Frame-by-frame shape edits
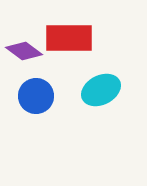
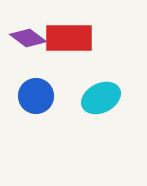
purple diamond: moved 4 px right, 13 px up
cyan ellipse: moved 8 px down
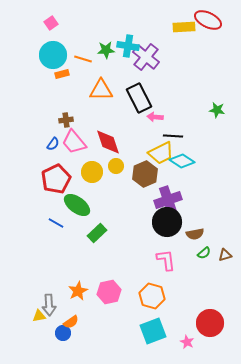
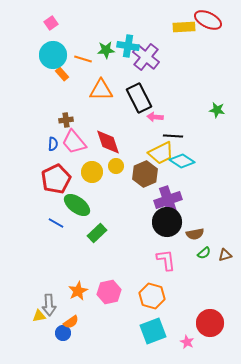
orange rectangle at (62, 74): rotated 64 degrees clockwise
blue semicircle at (53, 144): rotated 32 degrees counterclockwise
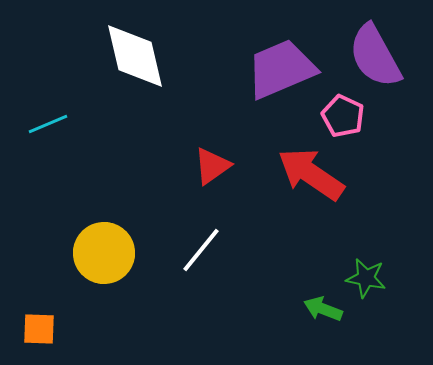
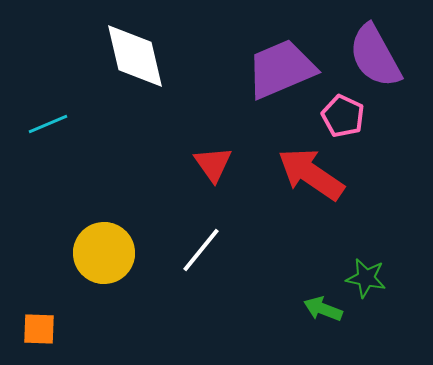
red triangle: moved 1 px right, 2 px up; rotated 30 degrees counterclockwise
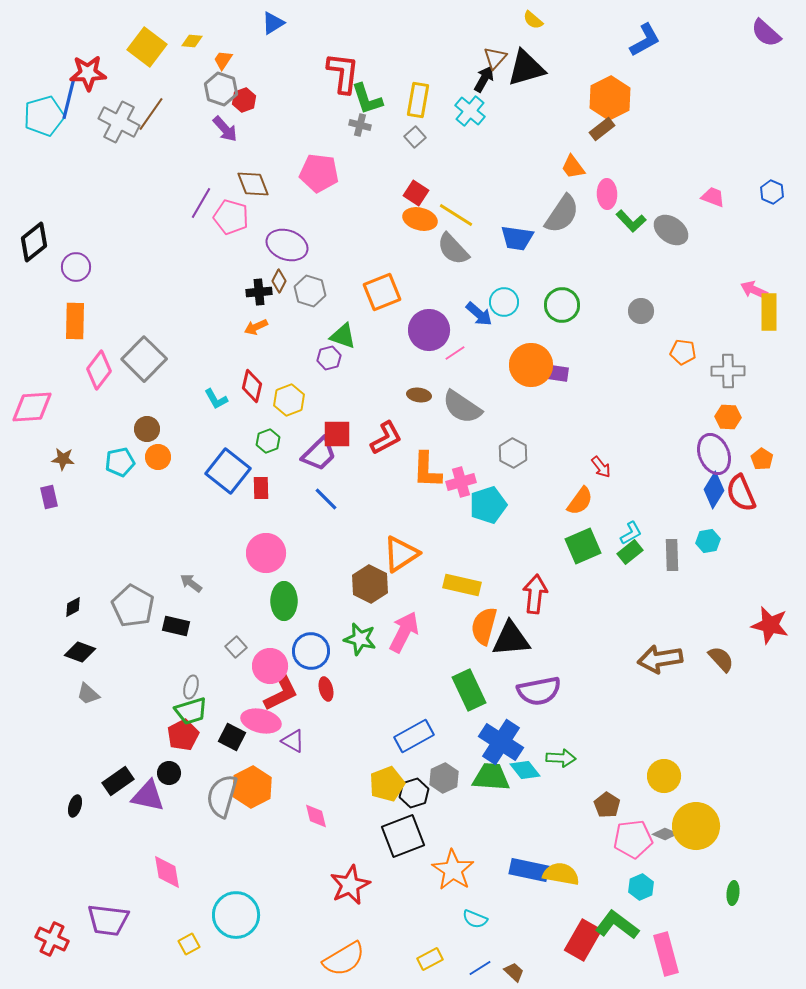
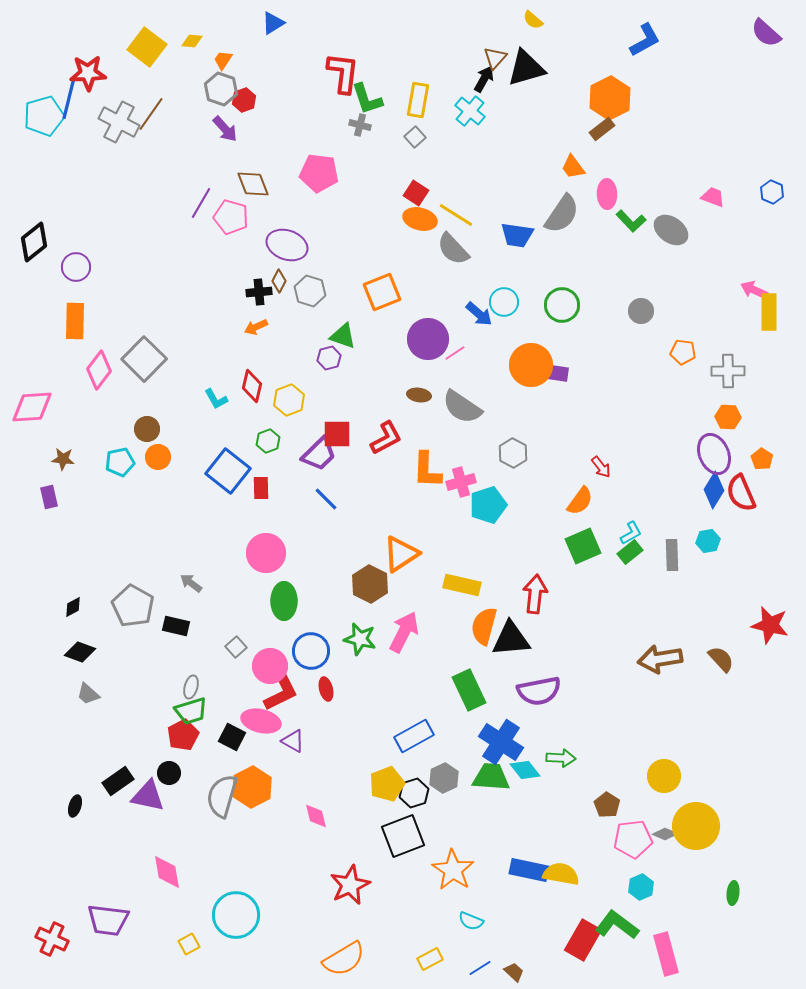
blue trapezoid at (517, 238): moved 3 px up
purple circle at (429, 330): moved 1 px left, 9 px down
cyan semicircle at (475, 919): moved 4 px left, 2 px down
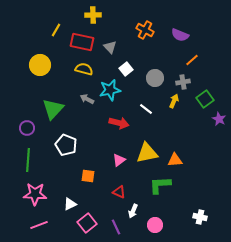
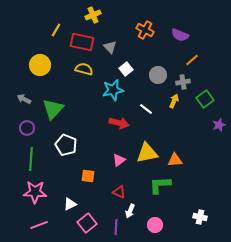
yellow cross: rotated 21 degrees counterclockwise
gray circle: moved 3 px right, 3 px up
cyan star: moved 3 px right
gray arrow: moved 63 px left
purple star: moved 6 px down; rotated 24 degrees clockwise
green line: moved 3 px right, 1 px up
pink star: moved 2 px up
white arrow: moved 3 px left
purple line: rotated 28 degrees clockwise
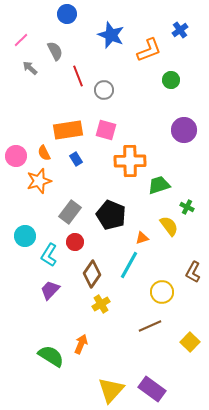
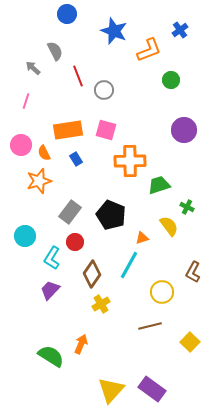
blue star: moved 3 px right, 4 px up
pink line: moved 5 px right, 61 px down; rotated 28 degrees counterclockwise
gray arrow: moved 3 px right
pink circle: moved 5 px right, 11 px up
cyan L-shape: moved 3 px right, 3 px down
brown line: rotated 10 degrees clockwise
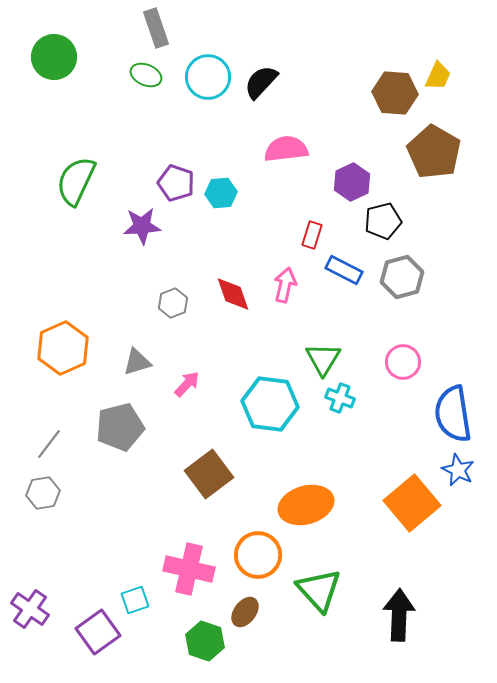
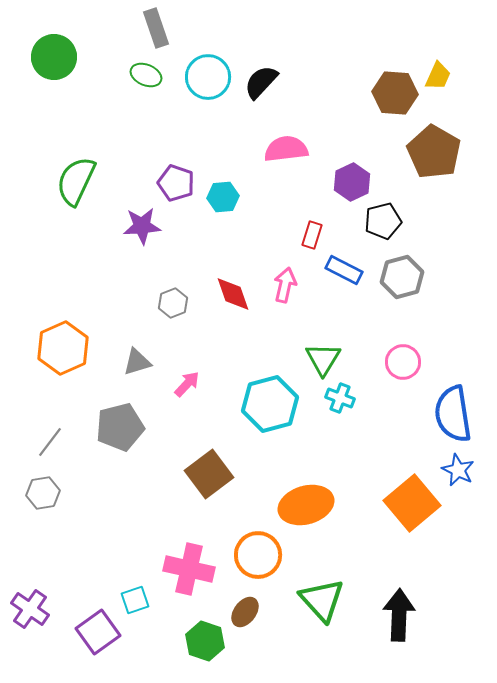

# TASK INSTRUCTIONS
Restate word for word the lines from the line with "blue star: moved 3 px right, 4 px up" to the last line of the records above, inclusive, and omit every picture.

# RESULT
blue star: moved 3 px right, 4 px up
pink line: moved 5 px right, 61 px down; rotated 28 degrees counterclockwise
gray arrow: moved 3 px right
pink circle: moved 5 px right, 11 px up
cyan L-shape: moved 3 px right, 3 px down
brown line: rotated 10 degrees clockwise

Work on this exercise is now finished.